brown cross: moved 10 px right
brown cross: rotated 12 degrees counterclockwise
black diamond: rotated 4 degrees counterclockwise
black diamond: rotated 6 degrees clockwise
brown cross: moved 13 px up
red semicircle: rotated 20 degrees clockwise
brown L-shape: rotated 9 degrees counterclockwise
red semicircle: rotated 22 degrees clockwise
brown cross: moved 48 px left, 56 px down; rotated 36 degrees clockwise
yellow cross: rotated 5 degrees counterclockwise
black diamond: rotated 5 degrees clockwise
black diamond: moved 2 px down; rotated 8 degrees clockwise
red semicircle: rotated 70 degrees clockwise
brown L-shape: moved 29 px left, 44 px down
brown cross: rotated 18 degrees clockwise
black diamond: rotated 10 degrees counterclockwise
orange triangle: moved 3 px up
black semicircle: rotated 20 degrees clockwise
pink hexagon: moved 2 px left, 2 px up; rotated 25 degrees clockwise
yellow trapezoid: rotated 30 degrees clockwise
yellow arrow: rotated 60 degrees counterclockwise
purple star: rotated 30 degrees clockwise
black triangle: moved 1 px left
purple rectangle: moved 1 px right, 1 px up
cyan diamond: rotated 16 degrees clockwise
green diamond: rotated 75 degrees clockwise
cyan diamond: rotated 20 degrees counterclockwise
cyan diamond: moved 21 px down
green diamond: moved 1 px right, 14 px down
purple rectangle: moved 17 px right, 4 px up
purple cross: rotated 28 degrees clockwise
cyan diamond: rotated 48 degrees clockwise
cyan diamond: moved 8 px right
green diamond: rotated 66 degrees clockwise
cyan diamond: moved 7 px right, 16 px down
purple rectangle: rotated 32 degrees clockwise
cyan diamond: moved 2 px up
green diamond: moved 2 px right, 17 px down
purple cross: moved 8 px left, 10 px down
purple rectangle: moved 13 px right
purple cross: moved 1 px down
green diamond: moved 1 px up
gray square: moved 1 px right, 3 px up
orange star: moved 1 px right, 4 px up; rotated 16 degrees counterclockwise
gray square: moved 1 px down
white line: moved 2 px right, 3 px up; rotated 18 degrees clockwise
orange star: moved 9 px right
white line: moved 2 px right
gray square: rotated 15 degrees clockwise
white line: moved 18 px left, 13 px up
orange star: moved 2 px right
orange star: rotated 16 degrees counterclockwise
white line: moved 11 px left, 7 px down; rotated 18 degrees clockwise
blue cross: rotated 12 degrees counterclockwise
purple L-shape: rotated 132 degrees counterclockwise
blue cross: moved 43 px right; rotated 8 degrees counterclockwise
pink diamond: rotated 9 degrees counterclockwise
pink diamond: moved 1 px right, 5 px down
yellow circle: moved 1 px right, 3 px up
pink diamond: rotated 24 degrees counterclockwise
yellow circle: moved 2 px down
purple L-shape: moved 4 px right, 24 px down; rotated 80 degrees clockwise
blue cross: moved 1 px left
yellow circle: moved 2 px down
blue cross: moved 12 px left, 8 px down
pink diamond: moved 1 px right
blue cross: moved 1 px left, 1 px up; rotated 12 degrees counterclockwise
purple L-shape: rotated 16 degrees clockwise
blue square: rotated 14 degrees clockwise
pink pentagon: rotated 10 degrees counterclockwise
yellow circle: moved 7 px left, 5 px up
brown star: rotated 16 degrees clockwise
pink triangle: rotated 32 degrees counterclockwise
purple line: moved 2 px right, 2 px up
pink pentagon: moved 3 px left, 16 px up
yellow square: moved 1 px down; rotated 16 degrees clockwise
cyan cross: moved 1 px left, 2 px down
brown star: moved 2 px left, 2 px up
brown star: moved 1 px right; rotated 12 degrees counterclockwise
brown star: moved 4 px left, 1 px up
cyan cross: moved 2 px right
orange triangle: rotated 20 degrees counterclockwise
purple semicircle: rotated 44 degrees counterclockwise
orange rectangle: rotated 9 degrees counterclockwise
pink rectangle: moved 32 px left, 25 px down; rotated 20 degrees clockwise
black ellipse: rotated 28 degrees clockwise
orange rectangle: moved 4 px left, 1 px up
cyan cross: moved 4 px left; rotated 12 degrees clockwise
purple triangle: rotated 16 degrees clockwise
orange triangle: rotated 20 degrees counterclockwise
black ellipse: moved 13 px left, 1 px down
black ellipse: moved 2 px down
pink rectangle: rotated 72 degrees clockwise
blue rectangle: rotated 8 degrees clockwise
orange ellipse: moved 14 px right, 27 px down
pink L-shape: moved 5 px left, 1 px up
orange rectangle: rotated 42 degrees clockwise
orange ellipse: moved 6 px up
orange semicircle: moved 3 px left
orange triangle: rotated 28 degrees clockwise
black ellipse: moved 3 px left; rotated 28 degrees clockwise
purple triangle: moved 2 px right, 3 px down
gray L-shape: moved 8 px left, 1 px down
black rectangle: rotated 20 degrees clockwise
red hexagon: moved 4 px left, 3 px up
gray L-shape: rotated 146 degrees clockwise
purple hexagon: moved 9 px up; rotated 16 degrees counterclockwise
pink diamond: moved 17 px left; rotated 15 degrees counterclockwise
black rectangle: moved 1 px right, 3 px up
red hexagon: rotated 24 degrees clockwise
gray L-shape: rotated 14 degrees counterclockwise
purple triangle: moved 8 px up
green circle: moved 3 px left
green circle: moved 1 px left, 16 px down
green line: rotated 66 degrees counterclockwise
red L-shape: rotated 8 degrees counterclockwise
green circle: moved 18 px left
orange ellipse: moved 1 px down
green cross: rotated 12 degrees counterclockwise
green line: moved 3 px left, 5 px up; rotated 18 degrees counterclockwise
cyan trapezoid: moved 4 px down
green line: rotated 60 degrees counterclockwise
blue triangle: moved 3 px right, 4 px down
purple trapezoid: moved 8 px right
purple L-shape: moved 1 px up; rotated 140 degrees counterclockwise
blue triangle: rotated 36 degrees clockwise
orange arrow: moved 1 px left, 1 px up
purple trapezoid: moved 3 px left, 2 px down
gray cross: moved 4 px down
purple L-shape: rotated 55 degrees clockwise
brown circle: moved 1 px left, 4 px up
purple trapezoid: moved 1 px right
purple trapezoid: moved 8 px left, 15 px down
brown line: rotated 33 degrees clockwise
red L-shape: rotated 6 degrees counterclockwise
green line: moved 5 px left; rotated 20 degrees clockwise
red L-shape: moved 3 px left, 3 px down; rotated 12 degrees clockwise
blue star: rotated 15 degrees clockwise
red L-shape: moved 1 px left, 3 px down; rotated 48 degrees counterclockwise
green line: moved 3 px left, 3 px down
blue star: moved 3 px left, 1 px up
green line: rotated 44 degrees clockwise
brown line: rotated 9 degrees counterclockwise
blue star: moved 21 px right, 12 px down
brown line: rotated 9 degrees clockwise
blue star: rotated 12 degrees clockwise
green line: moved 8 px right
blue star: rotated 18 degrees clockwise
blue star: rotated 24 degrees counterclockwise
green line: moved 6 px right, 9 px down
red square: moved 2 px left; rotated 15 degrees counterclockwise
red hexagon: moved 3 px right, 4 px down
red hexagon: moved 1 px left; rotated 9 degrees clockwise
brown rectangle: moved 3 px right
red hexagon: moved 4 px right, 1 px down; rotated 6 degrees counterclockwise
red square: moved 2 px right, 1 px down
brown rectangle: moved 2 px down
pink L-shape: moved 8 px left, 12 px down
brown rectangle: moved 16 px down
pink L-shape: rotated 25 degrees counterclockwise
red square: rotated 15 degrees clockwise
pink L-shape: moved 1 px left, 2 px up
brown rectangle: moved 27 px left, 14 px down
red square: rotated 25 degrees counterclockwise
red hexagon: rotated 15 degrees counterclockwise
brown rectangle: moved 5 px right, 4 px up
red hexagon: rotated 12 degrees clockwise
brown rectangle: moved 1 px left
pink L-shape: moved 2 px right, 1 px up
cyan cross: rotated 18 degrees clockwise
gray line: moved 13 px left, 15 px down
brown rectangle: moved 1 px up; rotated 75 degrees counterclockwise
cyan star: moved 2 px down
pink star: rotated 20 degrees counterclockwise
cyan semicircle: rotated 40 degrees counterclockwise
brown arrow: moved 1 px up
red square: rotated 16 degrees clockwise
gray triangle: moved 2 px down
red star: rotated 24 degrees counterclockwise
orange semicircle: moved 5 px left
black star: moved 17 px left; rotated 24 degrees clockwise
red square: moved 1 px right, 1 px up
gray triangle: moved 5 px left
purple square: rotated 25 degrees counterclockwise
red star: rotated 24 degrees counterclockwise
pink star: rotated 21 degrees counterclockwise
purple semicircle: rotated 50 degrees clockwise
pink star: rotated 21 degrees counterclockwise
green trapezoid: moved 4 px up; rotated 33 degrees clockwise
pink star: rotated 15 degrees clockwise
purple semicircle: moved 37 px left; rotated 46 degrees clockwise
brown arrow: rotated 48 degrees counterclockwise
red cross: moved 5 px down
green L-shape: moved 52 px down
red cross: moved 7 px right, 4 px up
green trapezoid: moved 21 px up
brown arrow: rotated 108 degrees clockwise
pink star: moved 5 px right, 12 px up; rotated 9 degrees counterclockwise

**CHALLENGE**
Please repeat the records above from their first line through the line containing "black diamond: moved", including both of those lines.

**WRITTEN RESPONSE**
brown cross: moved 10 px right
brown cross: rotated 12 degrees counterclockwise
black diamond: rotated 4 degrees counterclockwise
black diamond: rotated 6 degrees clockwise
brown cross: moved 13 px up
red semicircle: rotated 20 degrees clockwise
brown L-shape: rotated 9 degrees counterclockwise
red semicircle: rotated 22 degrees clockwise
brown cross: moved 48 px left, 56 px down; rotated 36 degrees clockwise
yellow cross: rotated 5 degrees counterclockwise
black diamond: rotated 5 degrees clockwise
black diamond: moved 2 px down; rotated 8 degrees clockwise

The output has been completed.